[WHAT IS REQUIRED] A verbatim copy of all the data is required; the pictures should not appear in it.

[DATA SEGMENT]
::::::::::

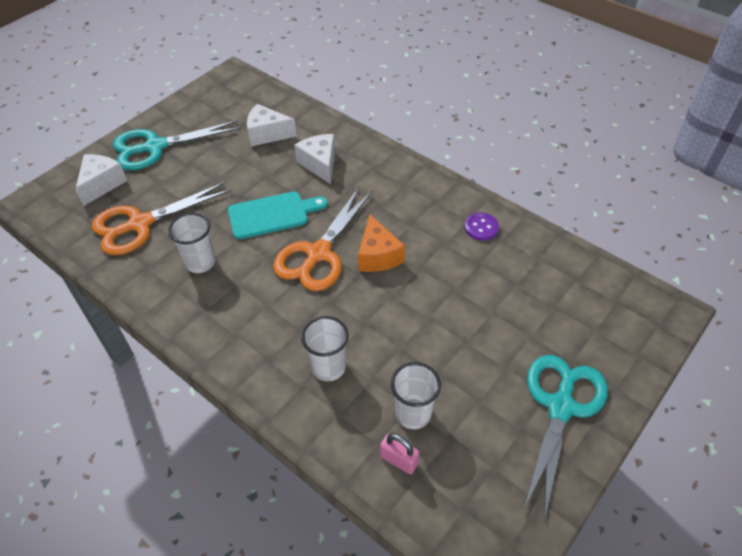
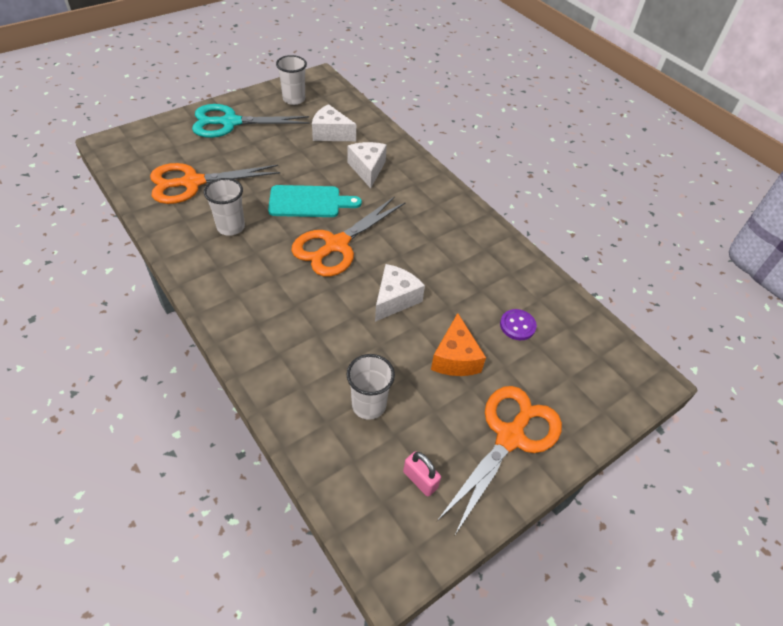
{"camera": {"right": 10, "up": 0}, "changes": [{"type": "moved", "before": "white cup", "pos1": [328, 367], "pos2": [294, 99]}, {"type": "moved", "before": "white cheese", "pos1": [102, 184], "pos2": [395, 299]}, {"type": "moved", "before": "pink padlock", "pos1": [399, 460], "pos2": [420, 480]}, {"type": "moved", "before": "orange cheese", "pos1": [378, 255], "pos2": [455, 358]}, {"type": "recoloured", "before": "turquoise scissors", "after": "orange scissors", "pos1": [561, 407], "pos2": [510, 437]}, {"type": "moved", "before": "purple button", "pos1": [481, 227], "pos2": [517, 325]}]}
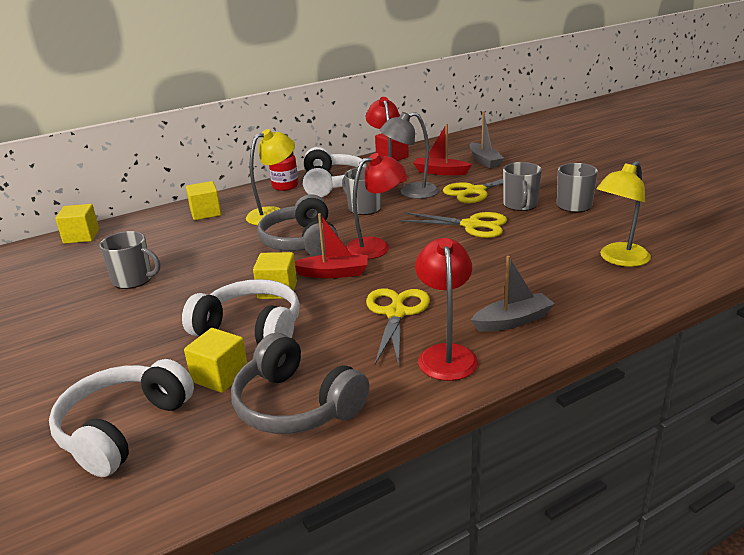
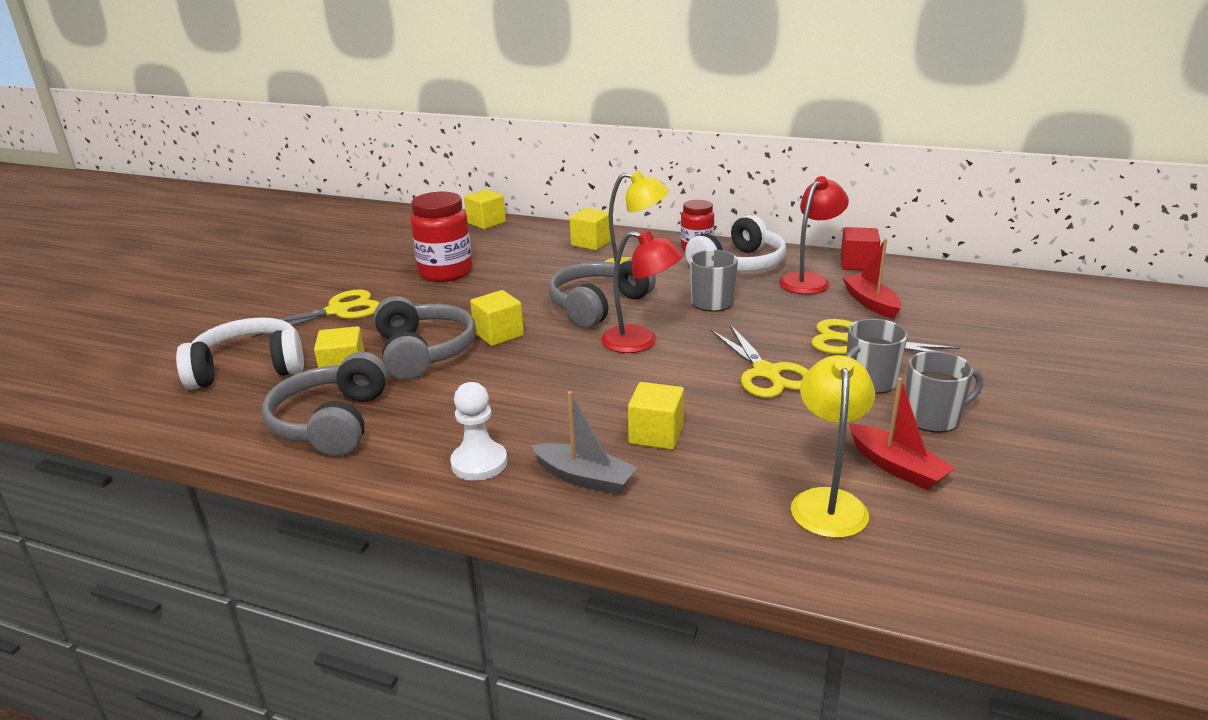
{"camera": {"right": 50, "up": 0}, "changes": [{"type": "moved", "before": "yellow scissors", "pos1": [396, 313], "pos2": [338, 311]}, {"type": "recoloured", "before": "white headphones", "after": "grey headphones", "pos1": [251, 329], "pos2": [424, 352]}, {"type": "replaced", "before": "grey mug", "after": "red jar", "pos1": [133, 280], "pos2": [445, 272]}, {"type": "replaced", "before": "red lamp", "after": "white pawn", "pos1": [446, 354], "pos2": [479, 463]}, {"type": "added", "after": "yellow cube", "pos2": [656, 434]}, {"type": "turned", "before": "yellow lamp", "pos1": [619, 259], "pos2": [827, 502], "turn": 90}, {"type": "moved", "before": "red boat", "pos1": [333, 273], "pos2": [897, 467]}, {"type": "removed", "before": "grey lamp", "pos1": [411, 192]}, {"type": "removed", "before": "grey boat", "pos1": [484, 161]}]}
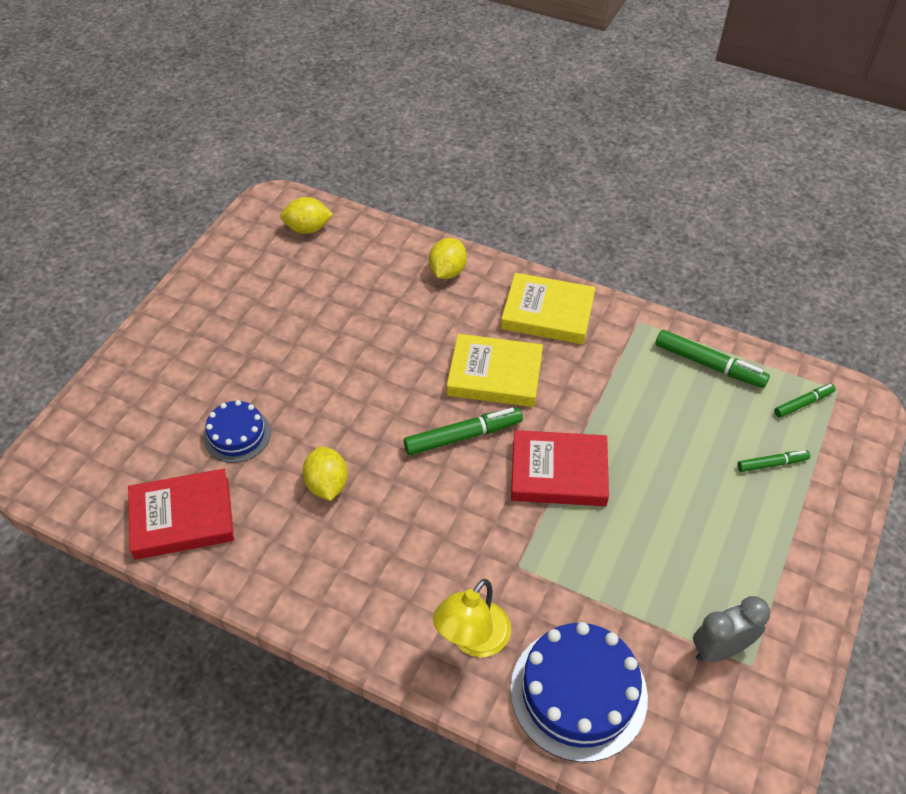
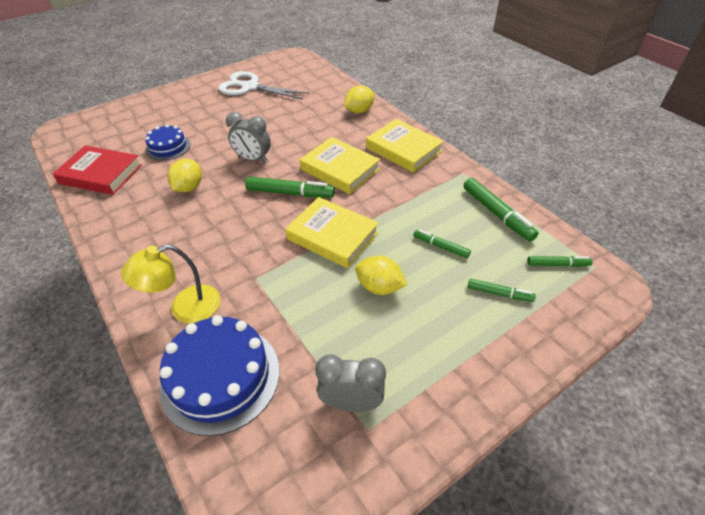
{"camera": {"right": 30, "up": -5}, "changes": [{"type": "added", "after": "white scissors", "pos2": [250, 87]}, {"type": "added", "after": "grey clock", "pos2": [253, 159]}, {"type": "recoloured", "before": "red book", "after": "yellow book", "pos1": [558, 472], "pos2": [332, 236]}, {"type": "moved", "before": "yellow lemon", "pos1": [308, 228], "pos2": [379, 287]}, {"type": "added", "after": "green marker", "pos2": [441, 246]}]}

::::::::::

[ANSWER SECTION]
{"camera": {"right": 10, "up": 0}, "changes": [{"type": "moved", "before": "white cup", "pos1": [328, 367], "pos2": [294, 99]}, {"type": "moved", "before": "white cheese", "pos1": [102, 184], "pos2": [395, 299]}, {"type": "moved", "before": "pink padlock", "pos1": [399, 460], "pos2": [420, 480]}, {"type": "moved", "before": "orange cheese", "pos1": [378, 255], "pos2": [455, 358]}, {"type": "recoloured", "before": "turquoise scissors", "after": "orange scissors", "pos1": [561, 407], "pos2": [510, 437]}, {"type": "moved", "before": "purple button", "pos1": [481, 227], "pos2": [517, 325]}]}
{"camera": {"right": 50, "up": 0}, "changes": [{"type": "moved", "before": "yellow scissors", "pos1": [396, 313], "pos2": [338, 311]}, {"type": "recoloured", "before": "white headphones", "after": "grey headphones", "pos1": [251, 329], "pos2": [424, 352]}, {"type": "replaced", "before": "grey mug", "after": "red jar", "pos1": [133, 280], "pos2": [445, 272]}, {"type": "replaced", "before": "red lamp", "after": "white pawn", "pos1": [446, 354], "pos2": [479, 463]}, {"type": "added", "after": "yellow cube", "pos2": [656, 434]}, {"type": "turned", "before": "yellow lamp", "pos1": [619, 259], "pos2": [827, 502], "turn": 90}, {"type": "moved", "before": "red boat", "pos1": [333, 273], "pos2": [897, 467]}, {"type": "removed", "before": "grey lamp", "pos1": [411, 192]}, {"type": "removed", "before": "grey boat", "pos1": [484, 161]}]}
{"camera": {"right": 30, "up": -5}, "changes": [{"type": "added", "after": "white scissors", "pos2": [250, 87]}, {"type": "added", "after": "grey clock", "pos2": [253, 159]}, {"type": "recoloured", "before": "red book", "after": "yellow book", "pos1": [558, 472], "pos2": [332, 236]}, {"type": "moved", "before": "yellow lemon", "pos1": [308, 228], "pos2": [379, 287]}, {"type": "added", "after": "green marker", "pos2": [441, 246]}]}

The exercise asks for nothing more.